**EXERCISE GOAL**
All of the listing must be given again exactly, except that the images are dropped.

**INFORMATION PROVIDED**
########

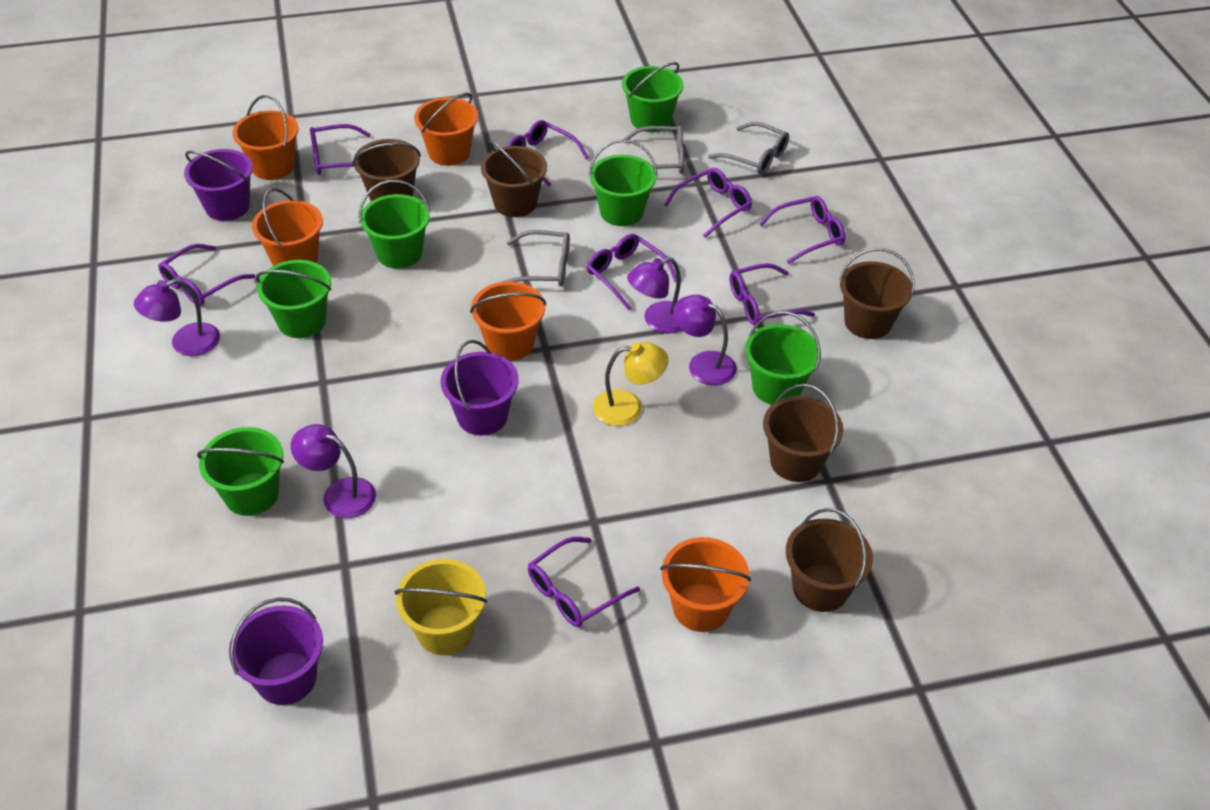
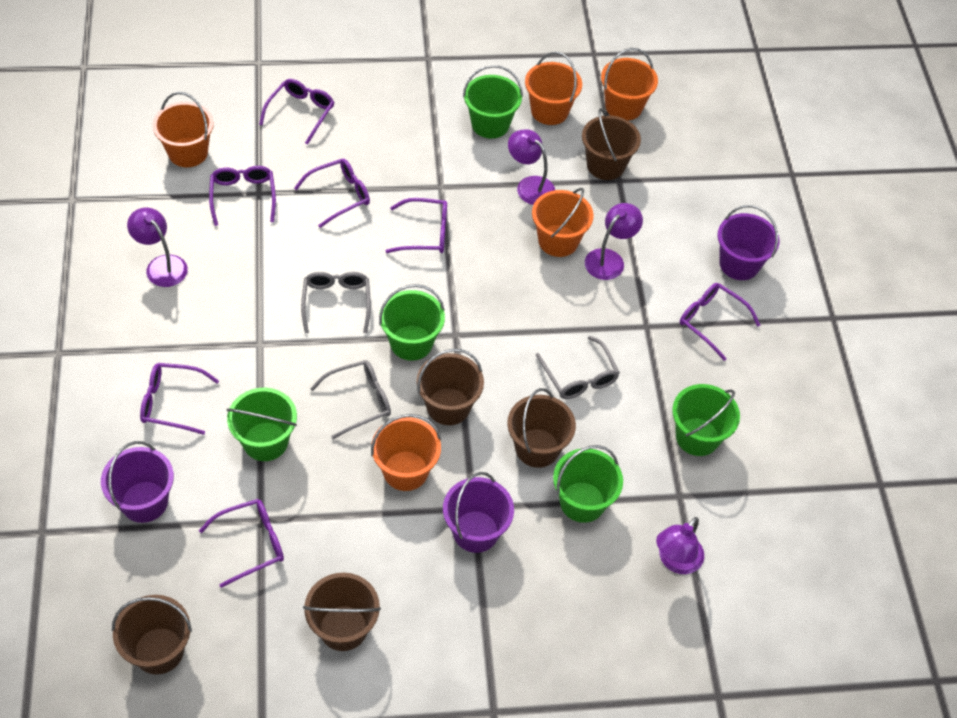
green bucket: 6 -> 5
purple glasses: 8 -> 7
yellow bucket: 1 -> 0
yellow lamp: 1 -> 0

########

**ANSWER TO THIS TASK**
green bucket: 6 -> 5
purple glasses: 8 -> 7
yellow bucket: 1 -> 0
yellow lamp: 1 -> 0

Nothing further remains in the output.